-- RECORDS FOR THIS EXERCISE follows --
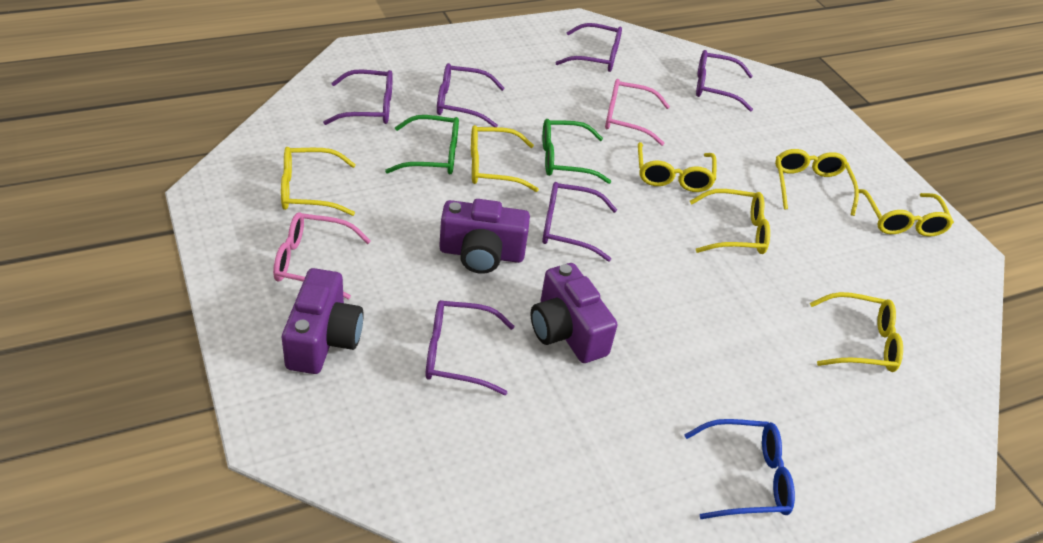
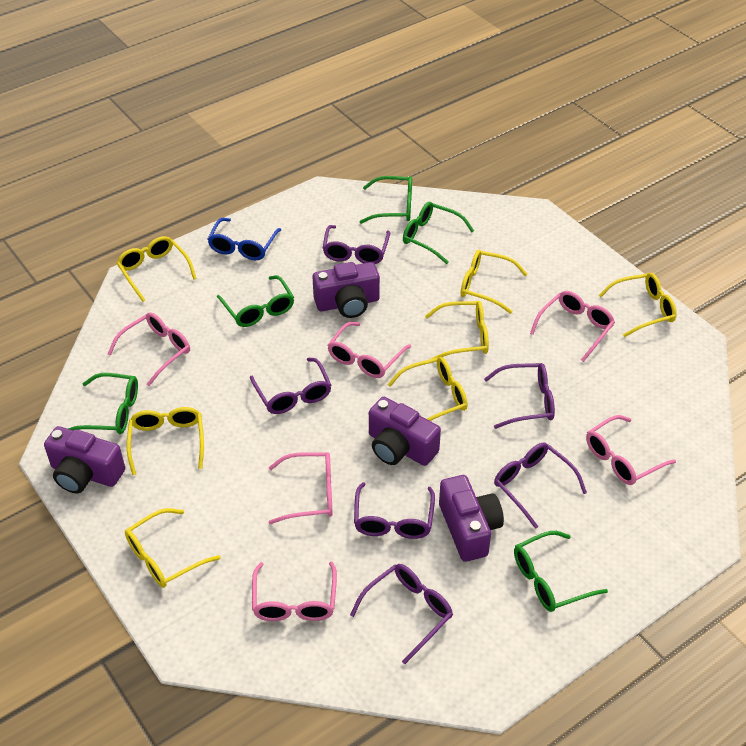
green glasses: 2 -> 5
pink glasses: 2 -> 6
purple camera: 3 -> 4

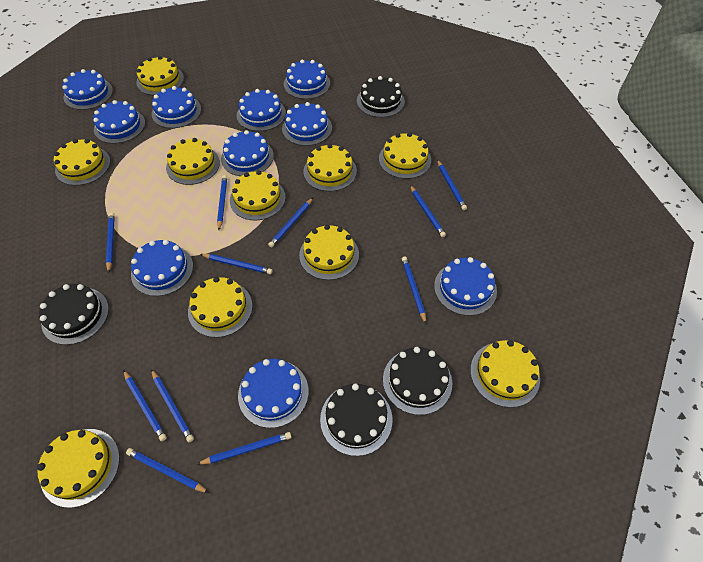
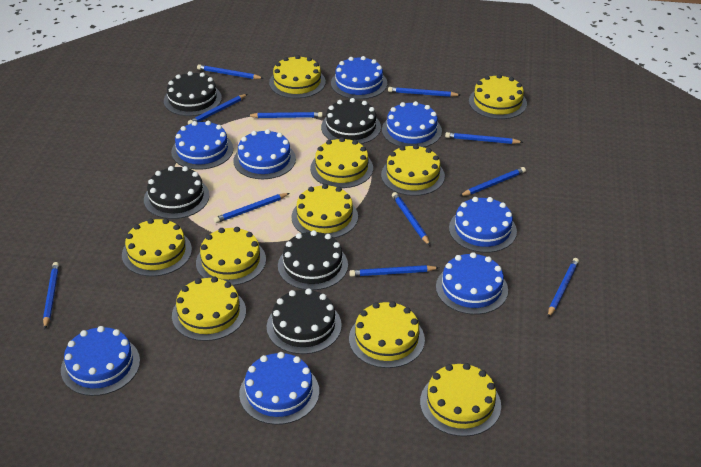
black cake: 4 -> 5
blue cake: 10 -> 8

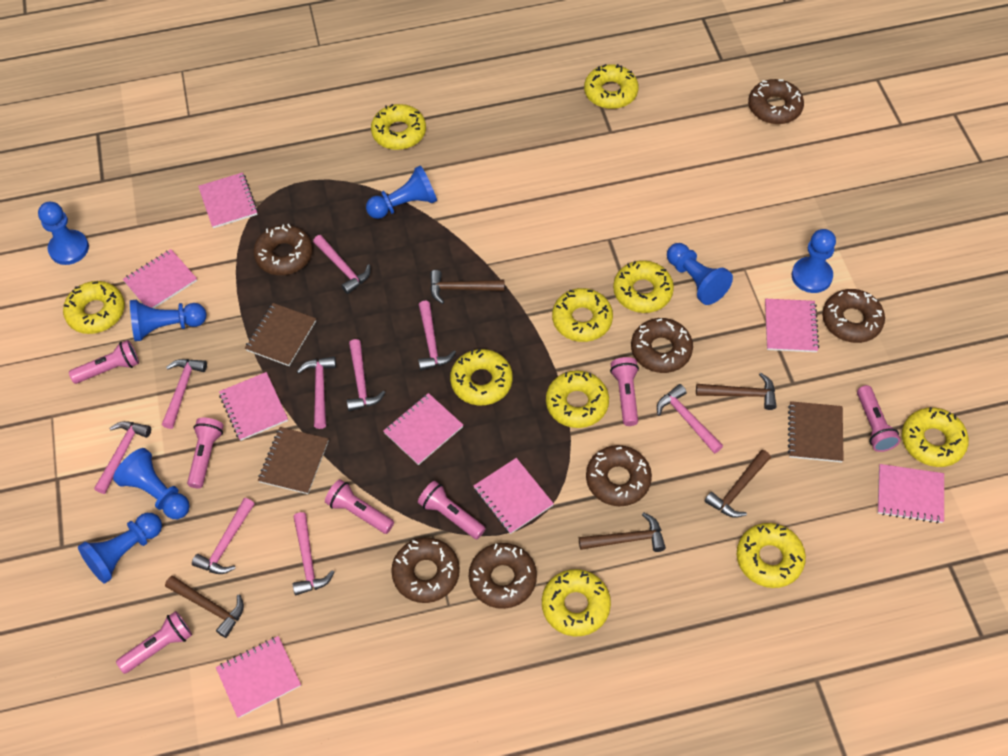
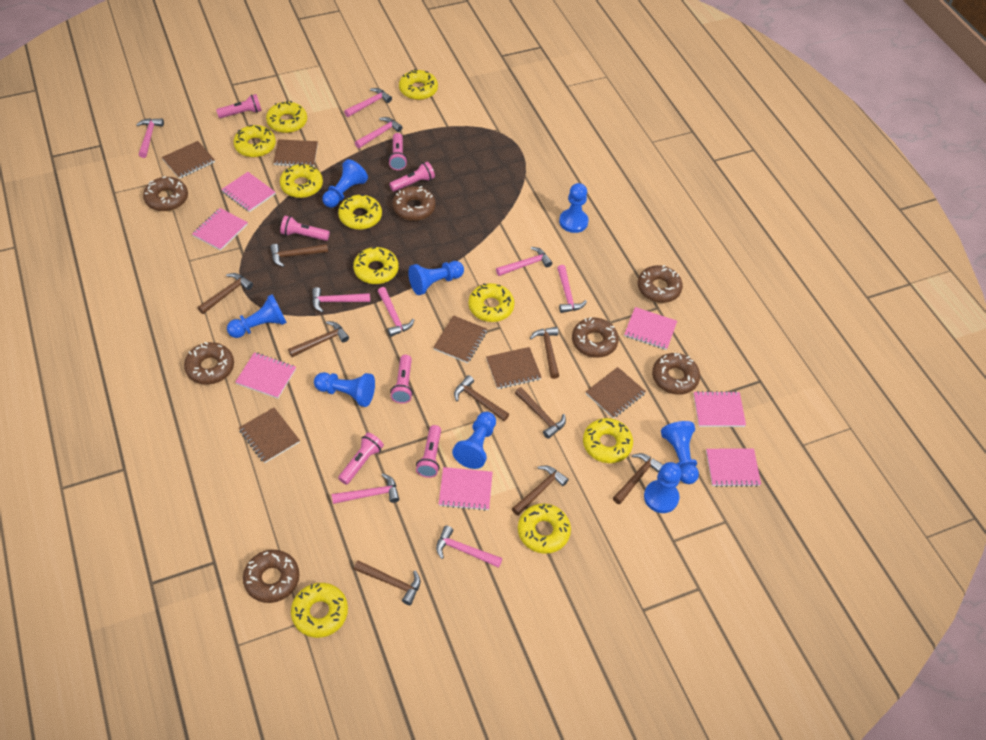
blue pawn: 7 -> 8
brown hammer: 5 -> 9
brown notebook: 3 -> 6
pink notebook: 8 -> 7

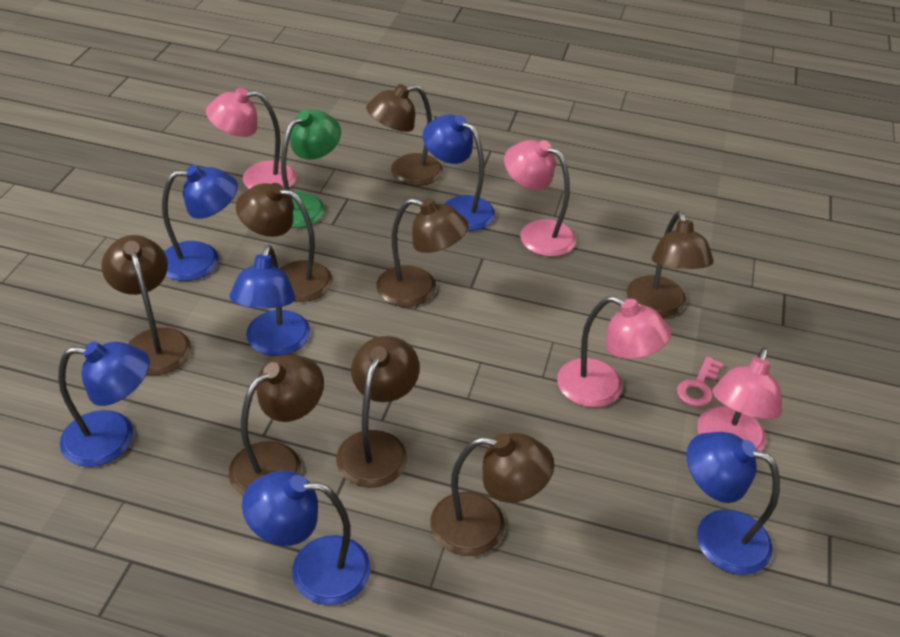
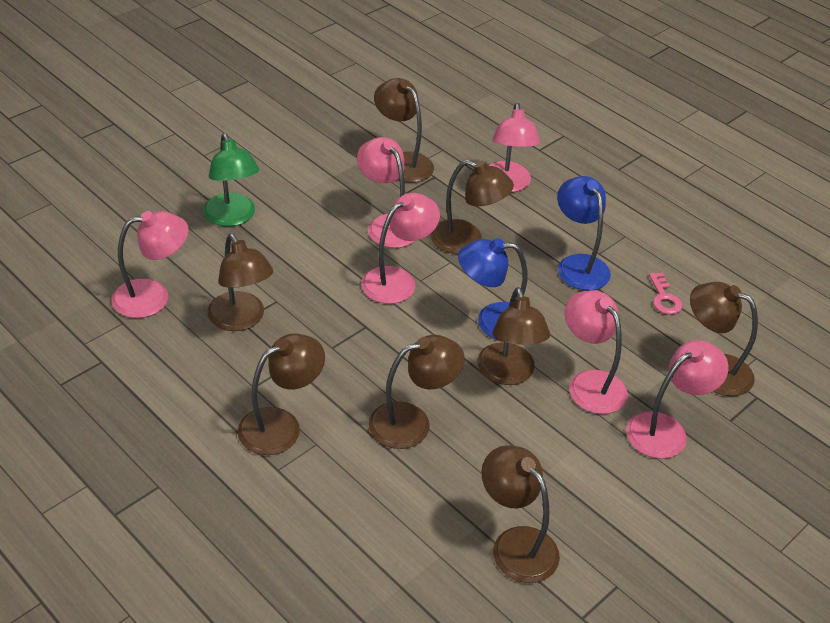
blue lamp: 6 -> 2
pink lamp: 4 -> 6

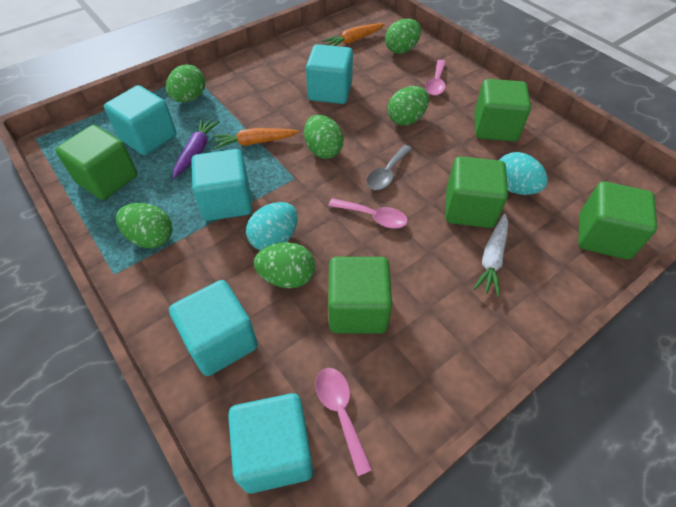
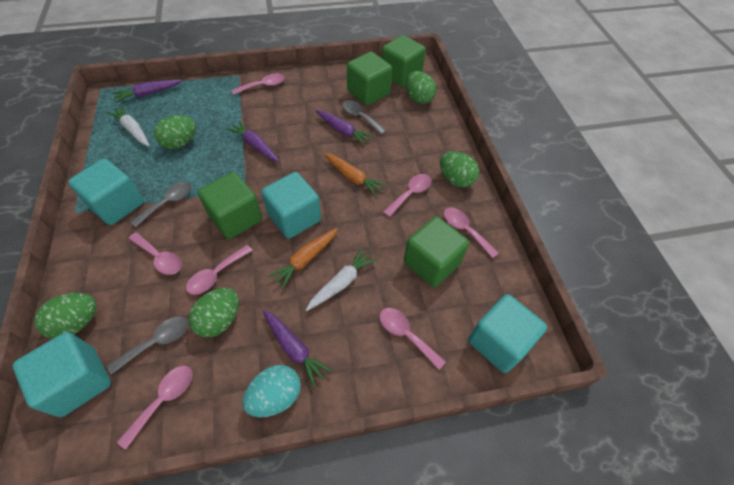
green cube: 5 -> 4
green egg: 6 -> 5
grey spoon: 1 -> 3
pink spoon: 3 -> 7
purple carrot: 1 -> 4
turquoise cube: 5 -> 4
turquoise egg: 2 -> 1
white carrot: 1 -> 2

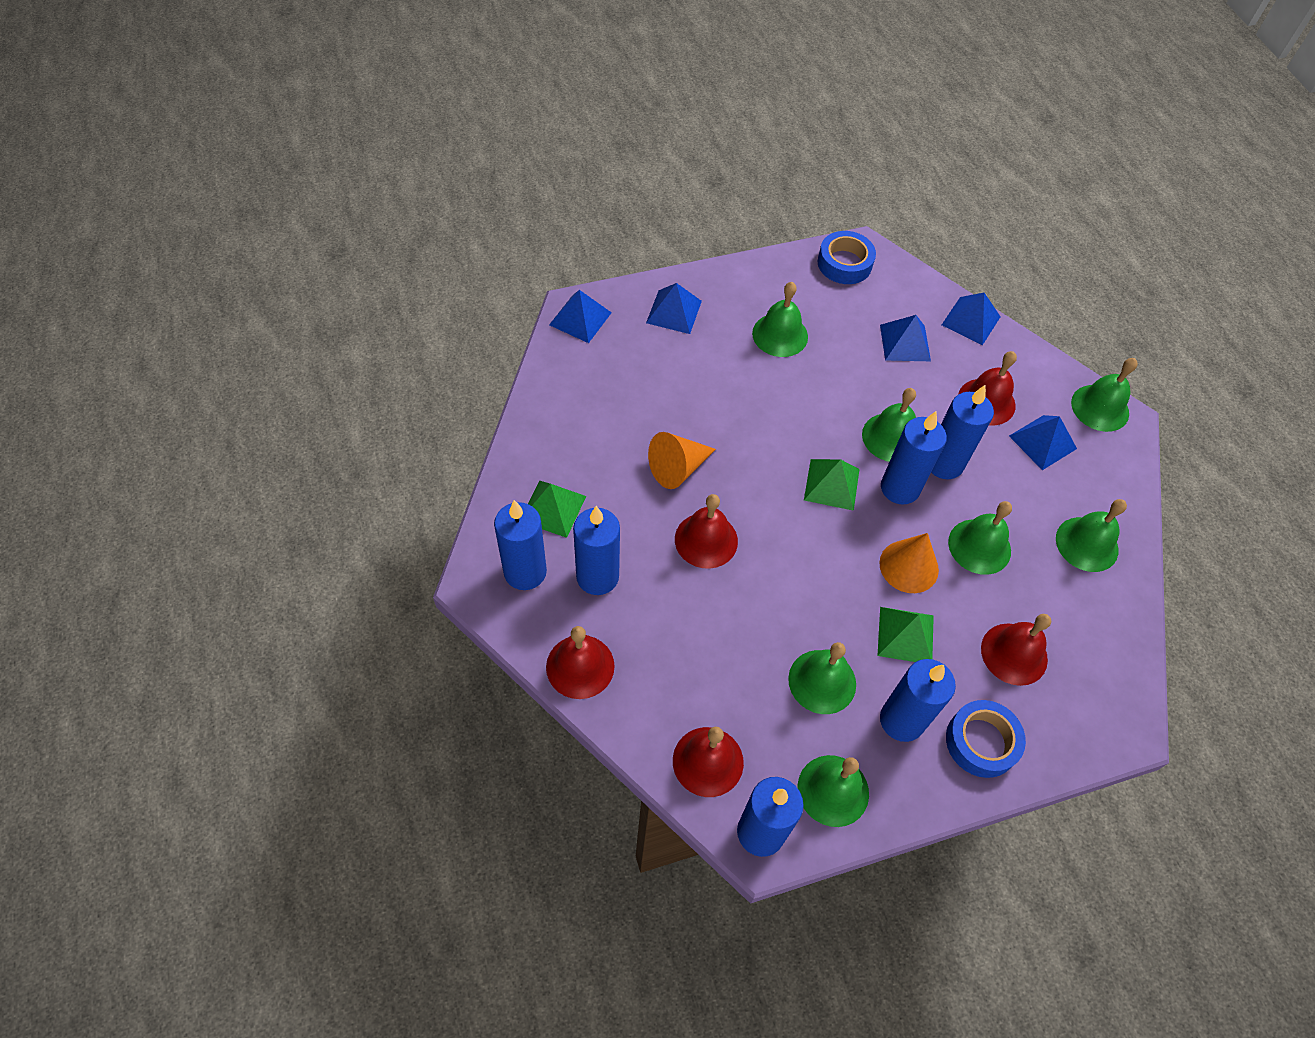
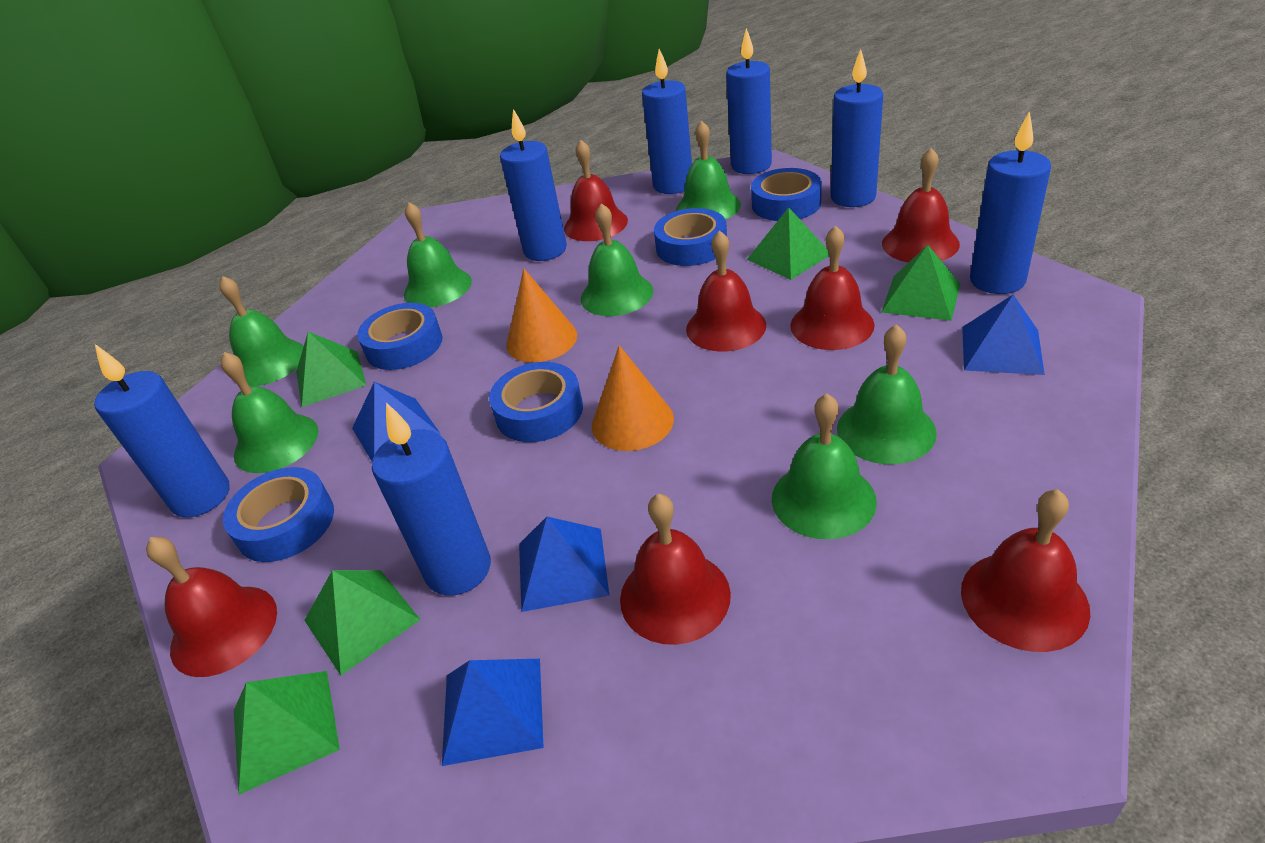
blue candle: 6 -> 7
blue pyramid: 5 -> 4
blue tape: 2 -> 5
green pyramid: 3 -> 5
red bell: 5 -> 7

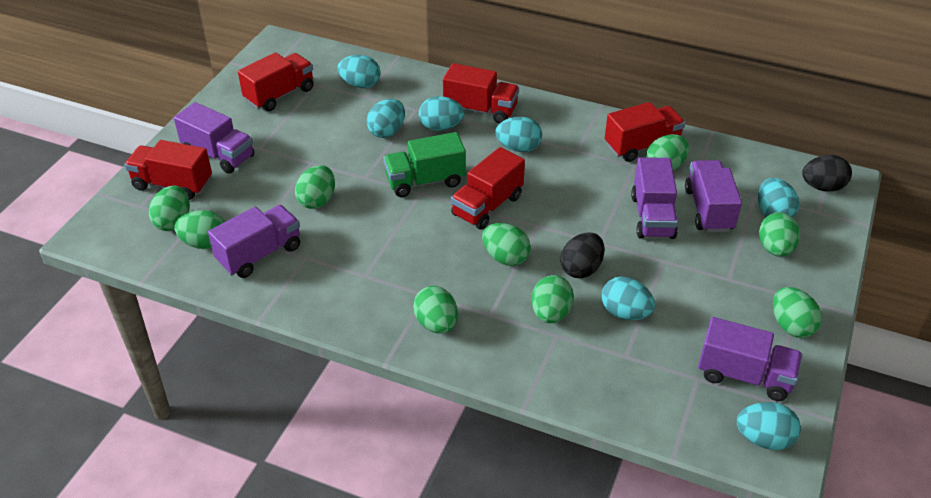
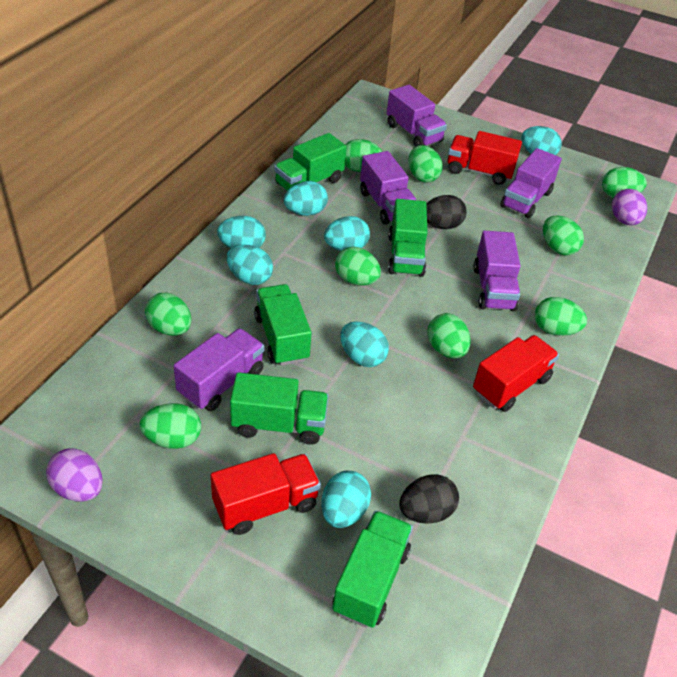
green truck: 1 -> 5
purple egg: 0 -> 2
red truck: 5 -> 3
-- RECORDS FOR THIS EXERCISE concluded --
**TASK GOAL**. Pull every line containing "pink" out of the entries.

**THE ANSWER**.
pink glasses: 2 -> 6
pink notebook: 8 -> 7
pink lamp: 4 -> 6
pink spoon: 3 -> 7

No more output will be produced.